EXERCISE INSTRUCTIONS ▸ Your result should be every line of the records below that contains the word "VLOAD".
◇ ◇ ◇ ◇
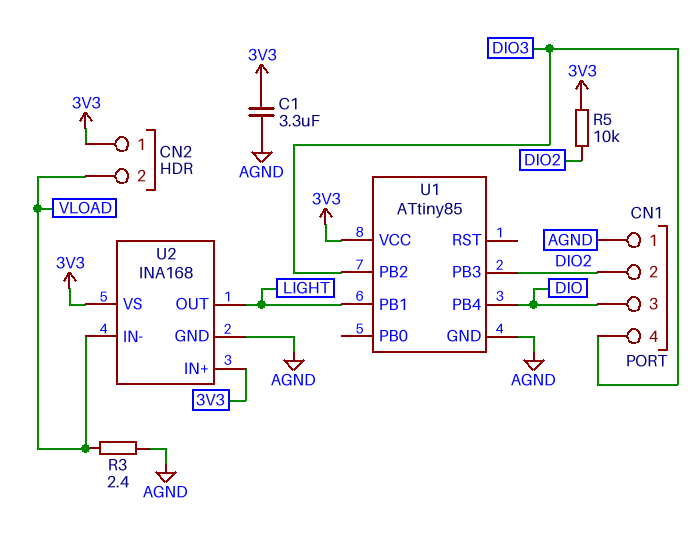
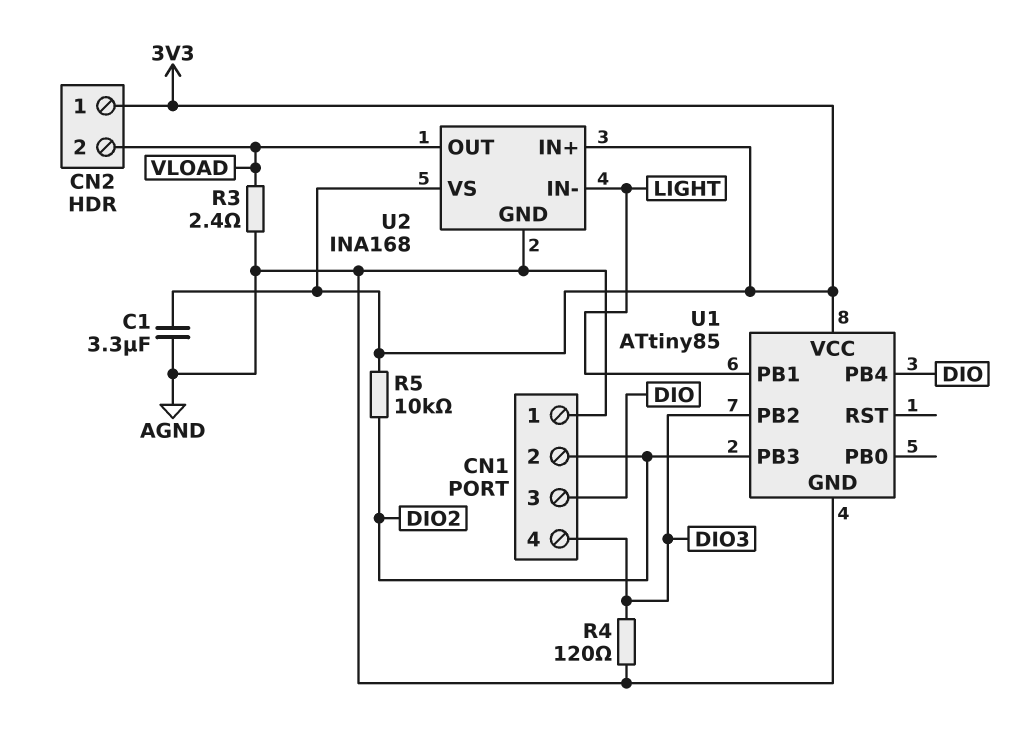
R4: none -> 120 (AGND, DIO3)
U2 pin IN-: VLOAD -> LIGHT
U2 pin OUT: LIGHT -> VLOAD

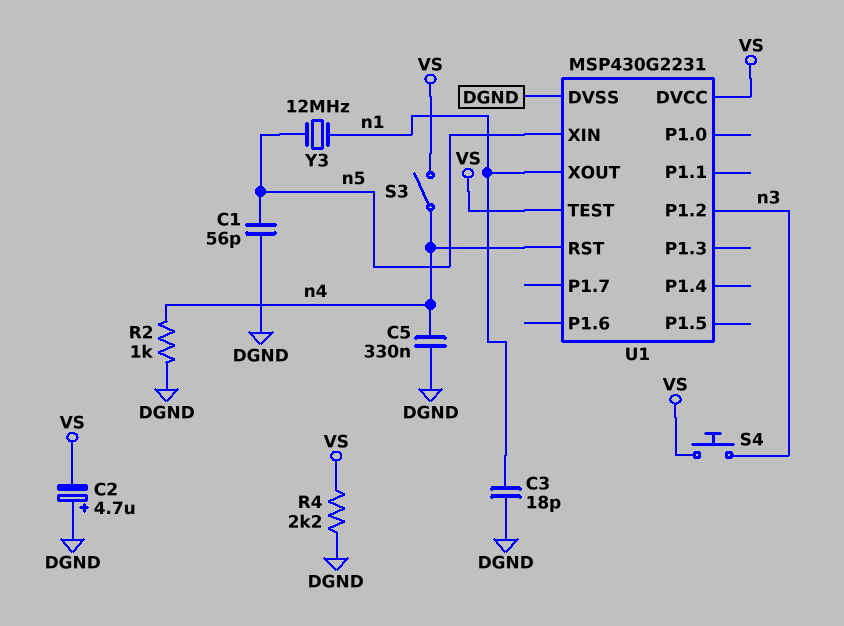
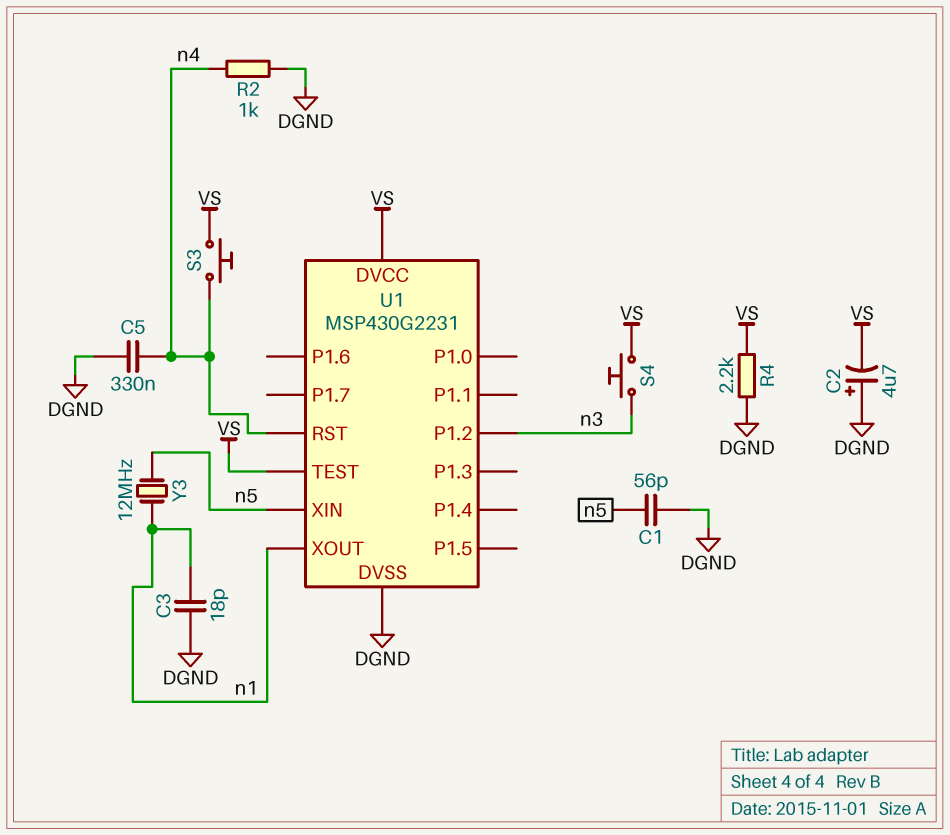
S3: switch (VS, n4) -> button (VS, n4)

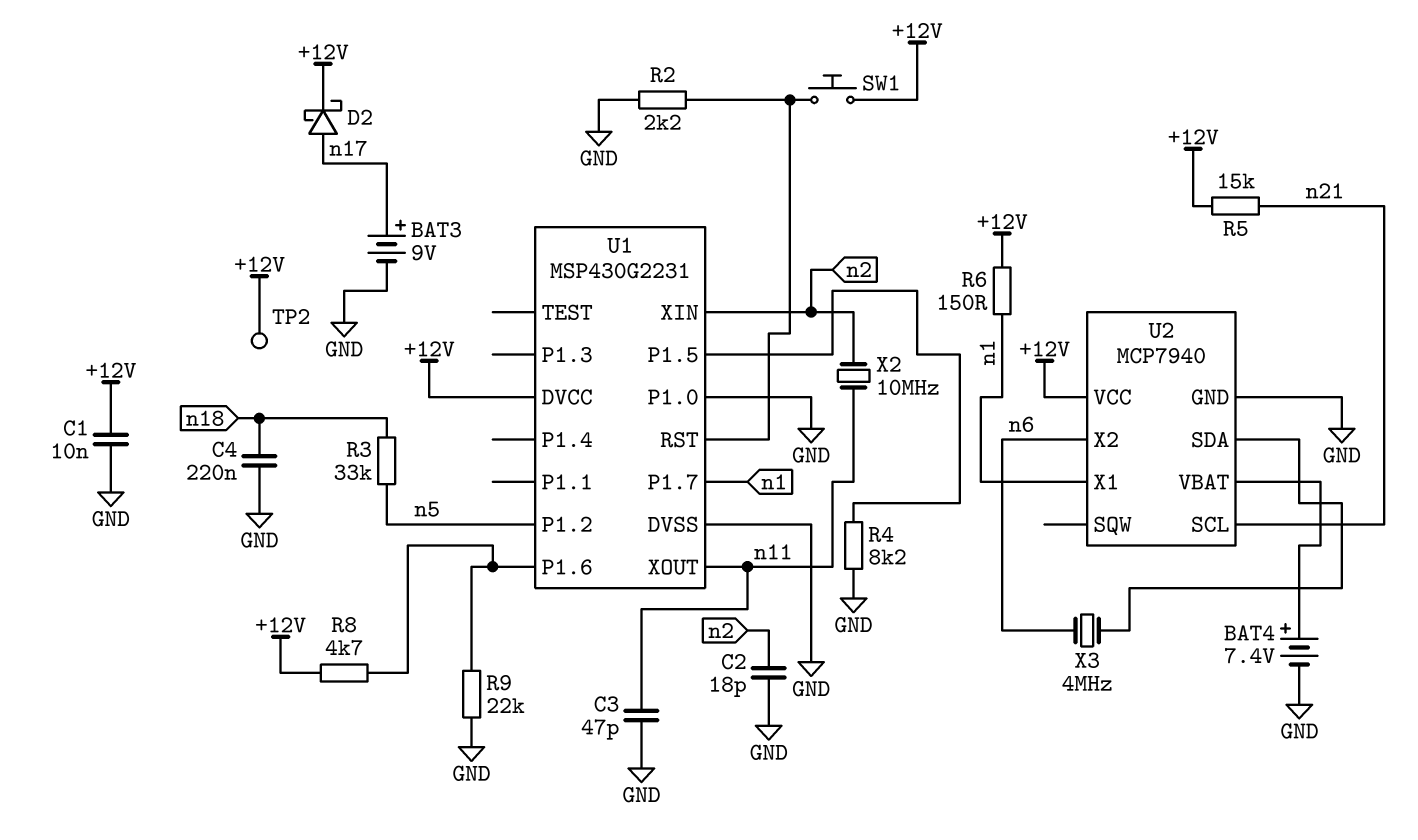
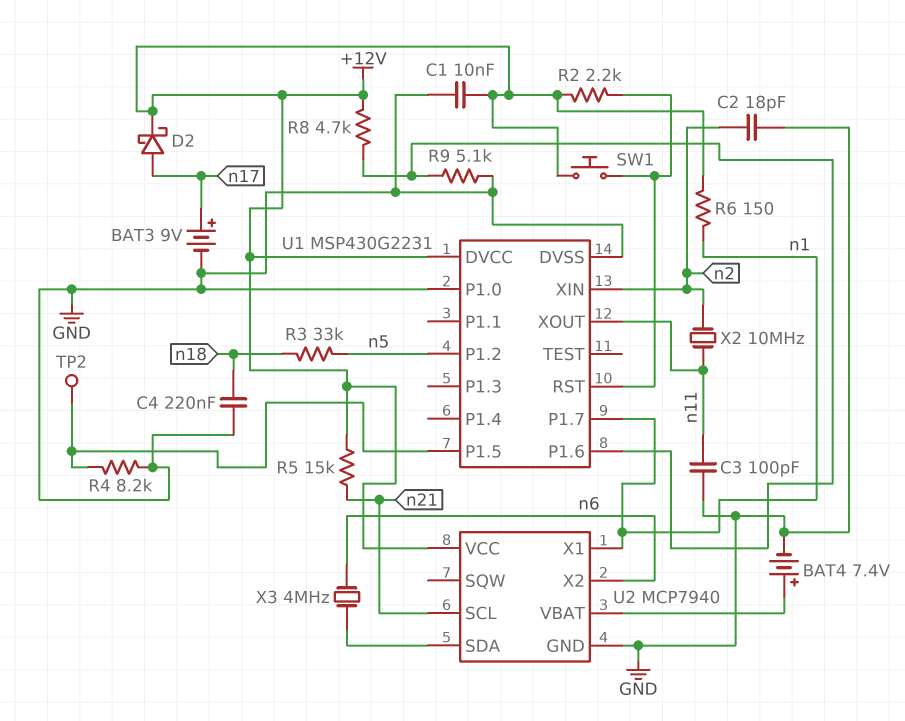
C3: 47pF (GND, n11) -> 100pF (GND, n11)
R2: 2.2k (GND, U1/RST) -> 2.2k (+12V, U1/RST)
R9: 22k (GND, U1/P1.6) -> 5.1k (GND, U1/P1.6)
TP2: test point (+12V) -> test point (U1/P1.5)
◇ ◇ ◇ ◇
RESULT ▸
U2 pin IN-: VLOAD -> LIGHT
U2 pin OUT: LIGHT -> VLOAD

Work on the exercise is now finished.